▶ **About this exercise**
Pick out each line below containing "plate".

▶ **Raw data**
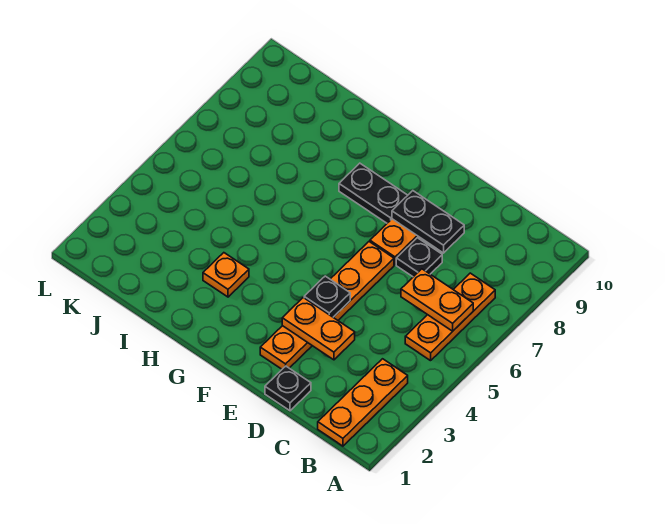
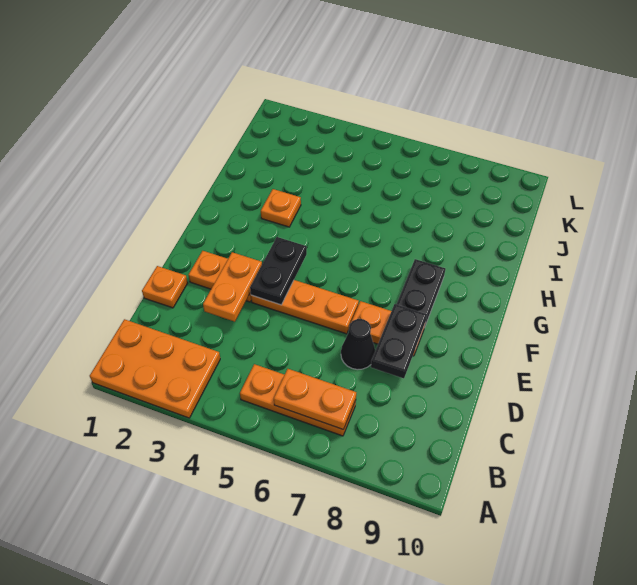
orange plate B1:B3 level 1 -> orange plate A1:B3 level 1
orange plate B6:C6 level 2 -> orange plate B6:B7 level 2
black plate D1 level 1 -> orange plate D1 level 1
black plate D7 level 1 -> black cone D7 level 1
black plate E4 level 2 -> black plate E4:F4 level 2

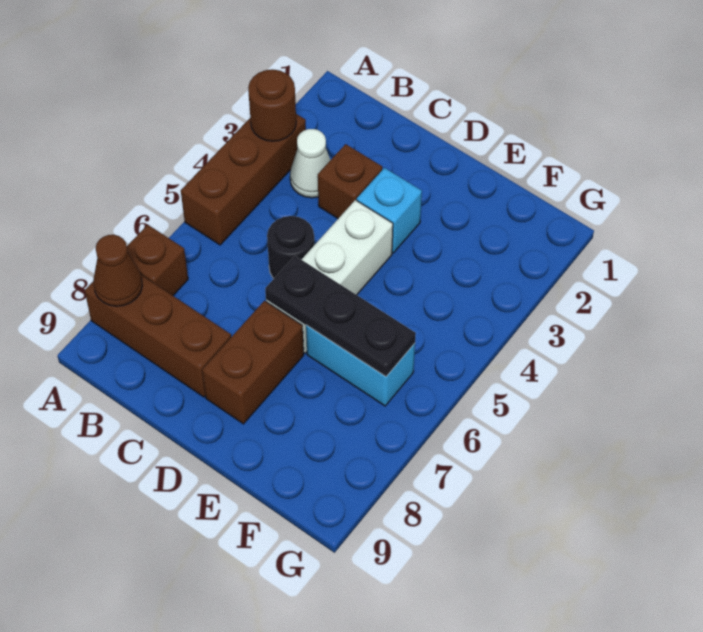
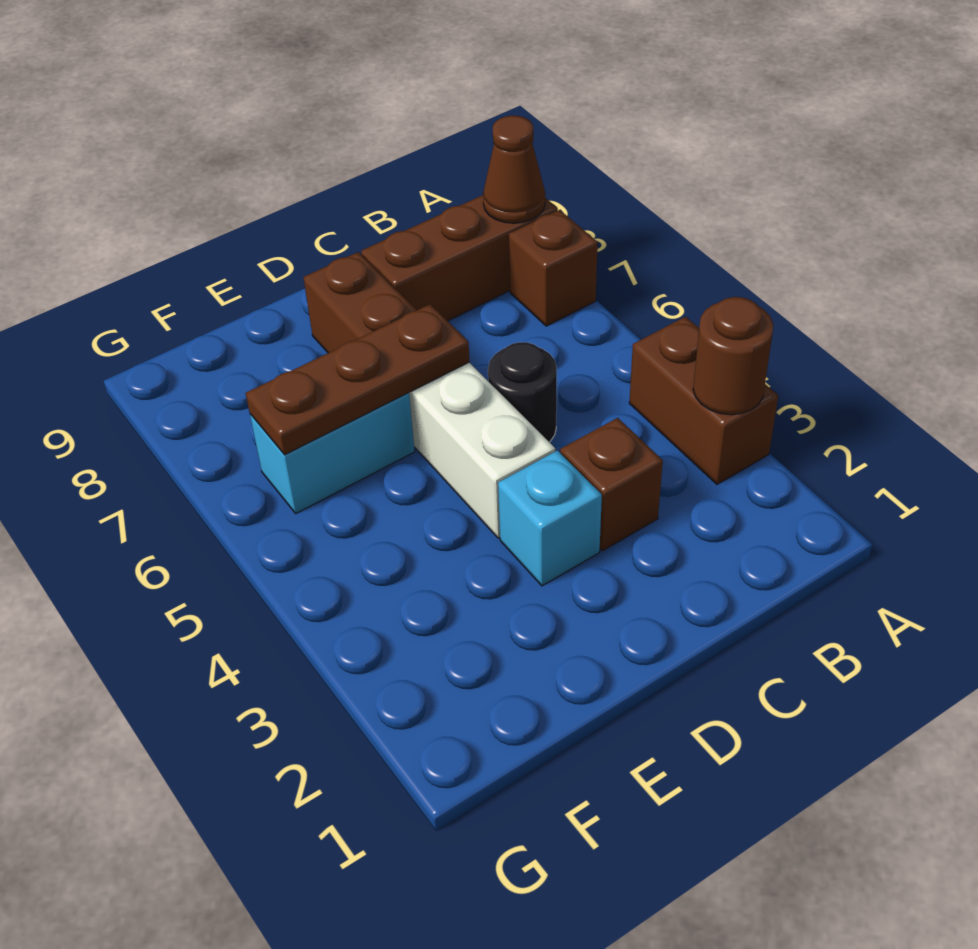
brown brick A3:A5 level 1 -> brown brick A3:A4 level 1
white cone B3 level 1 -> none
black plate D6:F6 level 2 -> brown plate D6:F6 level 2

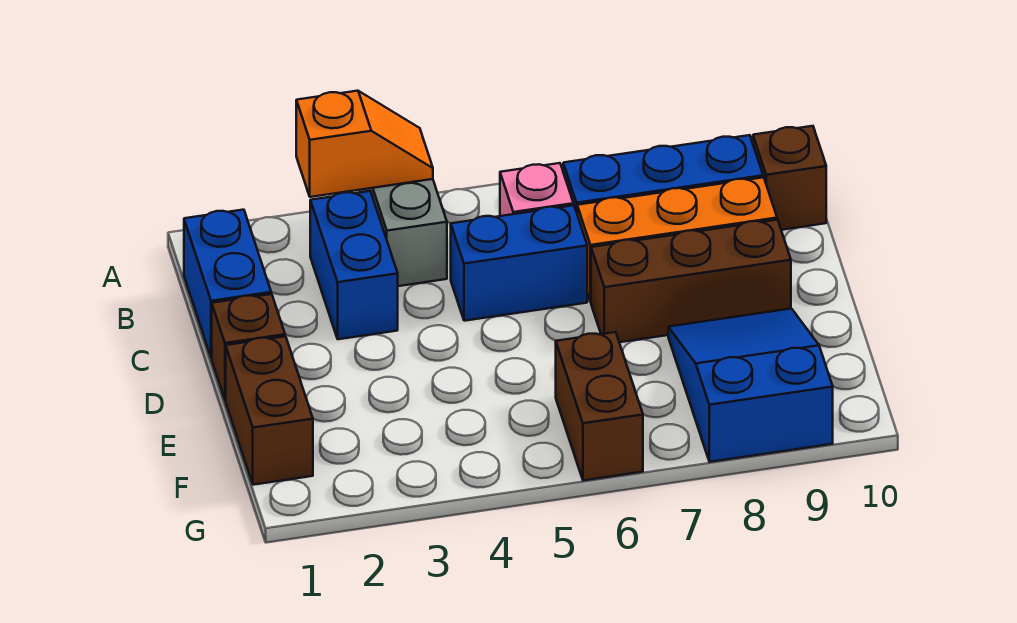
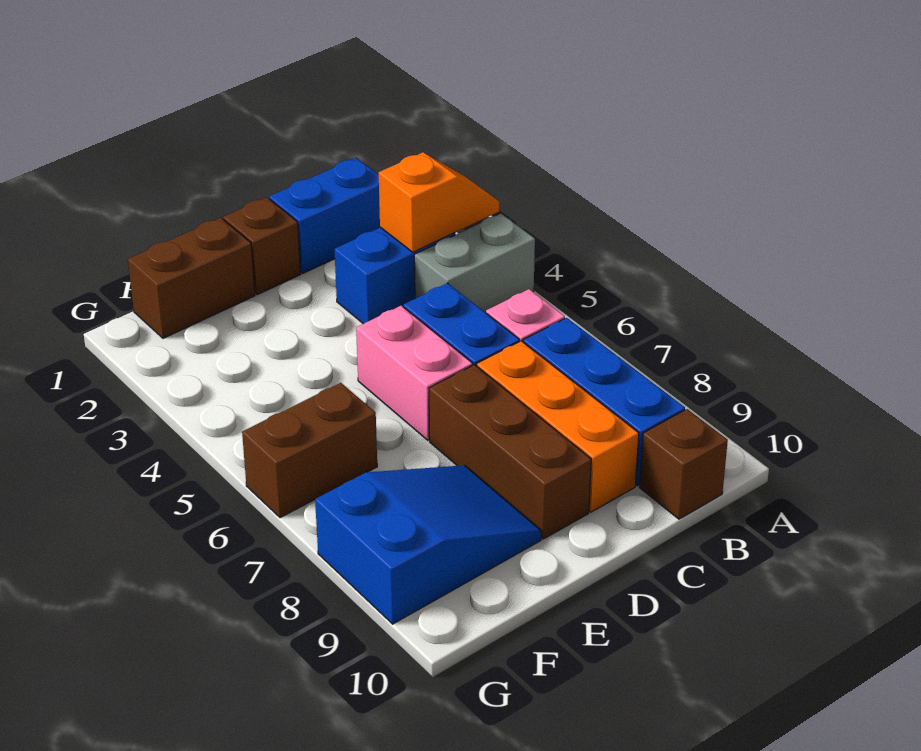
orange slope A3:A4 level 2 top 3 -> orange slope A3:B3 level 2 top B
none -> pink brick D5:D6 level 1

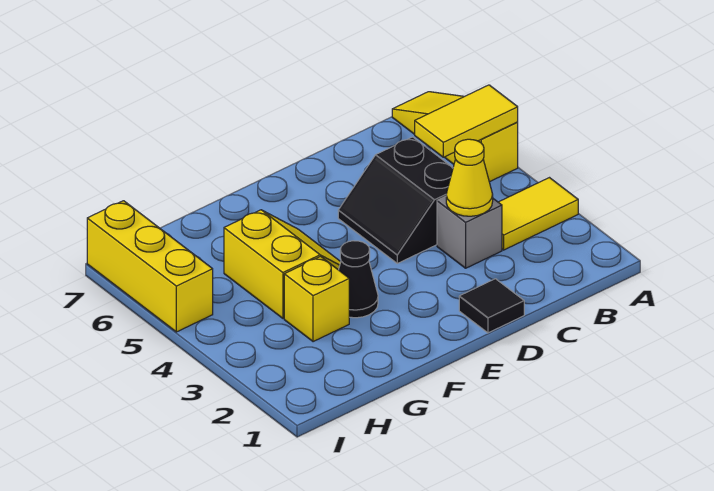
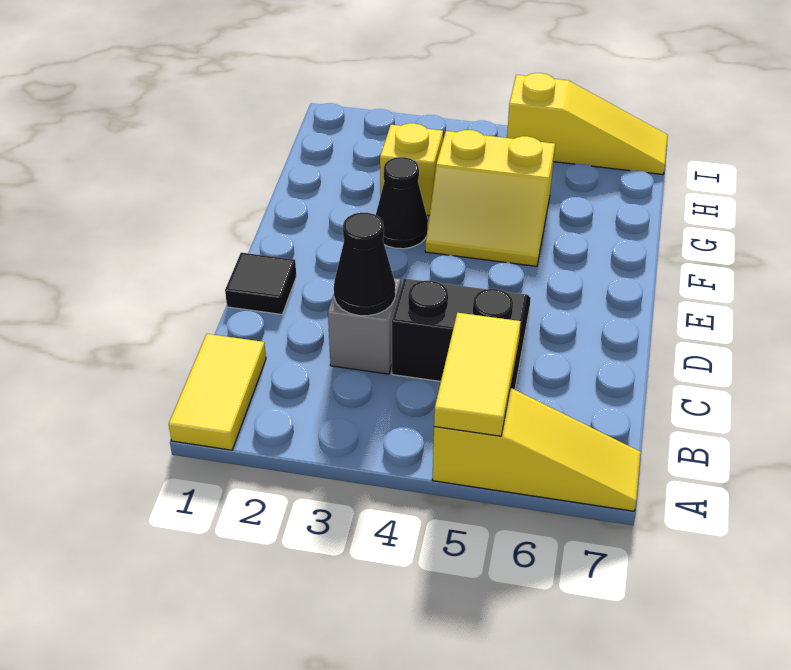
yellow tile A3:B3 level 1 -> yellow tile A1:B1 level 1
yellow cone C3 level 2 -> black cone C3 level 2
yellow brick I5:I7 level 1 -> yellow slope I5:I7 level 1 top 5

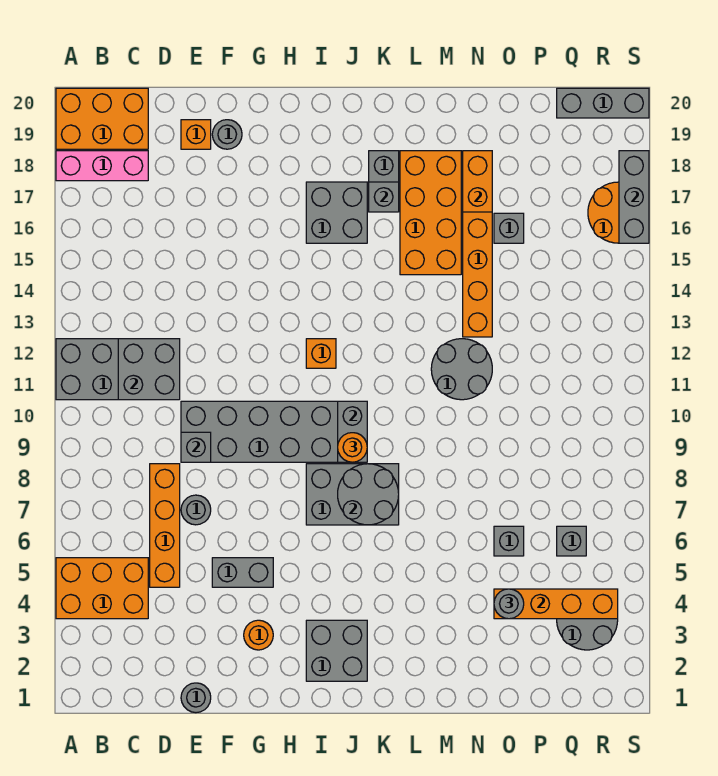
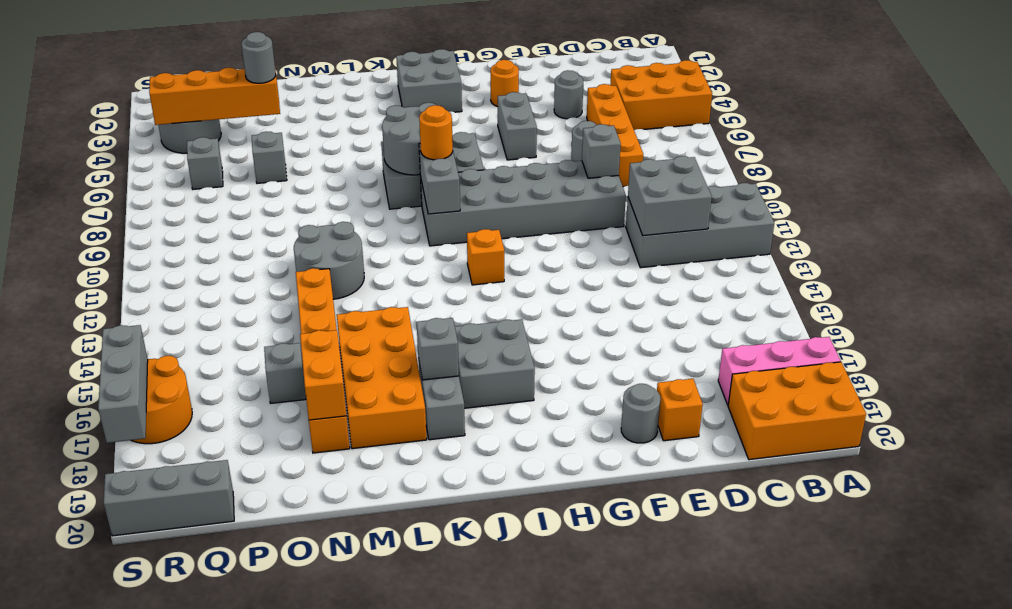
grey round brick E1 level 1 -> grey round brick E4 level 1
grey brick F5:G5 level 1 -> grey brick G5:G6 level 1

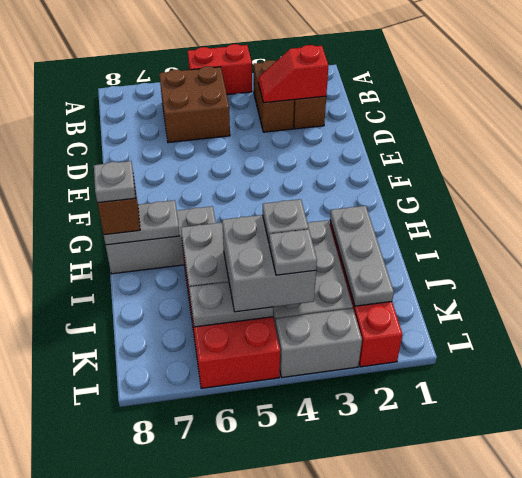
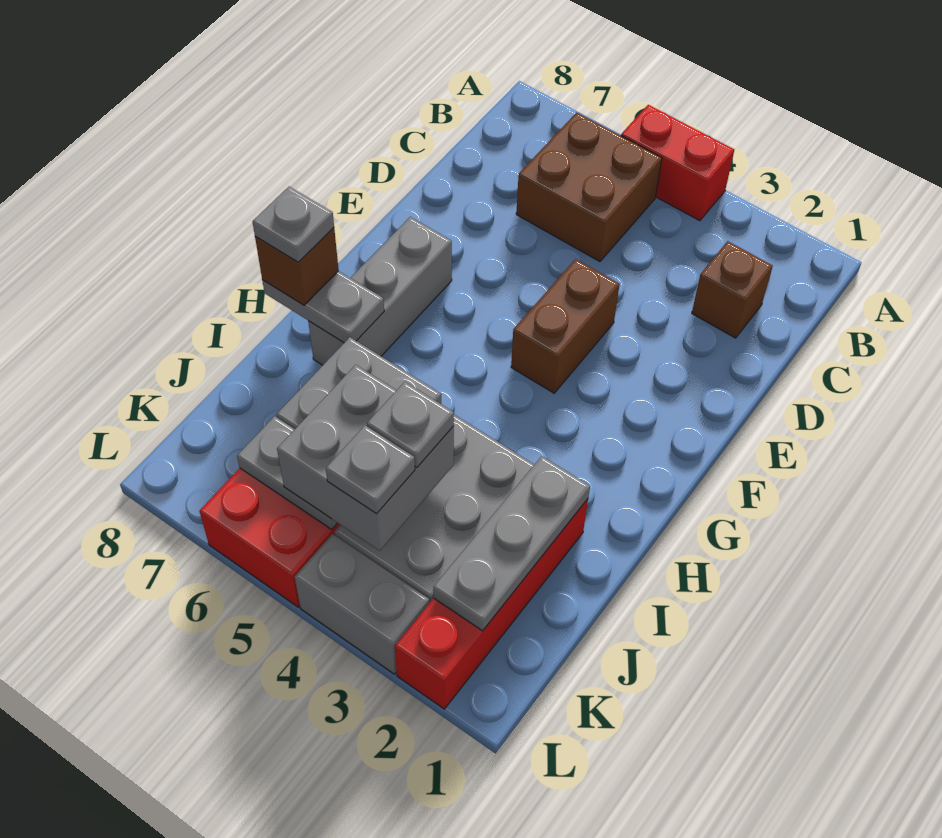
brown brick B3:C3 level 1 -> brown brick E4:F4 level 1
red slope C2:C3 level 2 top 2 -> none
grey brick H6:H8 level 1 -> grey brick F7:H7 level 1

▶ **Response to the task**
orange plate B1:B3 level 1 -> orange plate A1:B3 level 1
orange plate B6:C6 level 2 -> orange plate B6:B7 level 2
black plate D1 level 1 -> orange plate D1 level 1
black plate D7 level 1 -> black cone D7 level 1
black plate E4 level 2 -> black plate E4:F4 level 2
black plate D6:F6 level 2 -> brown plate D6:F6 level 2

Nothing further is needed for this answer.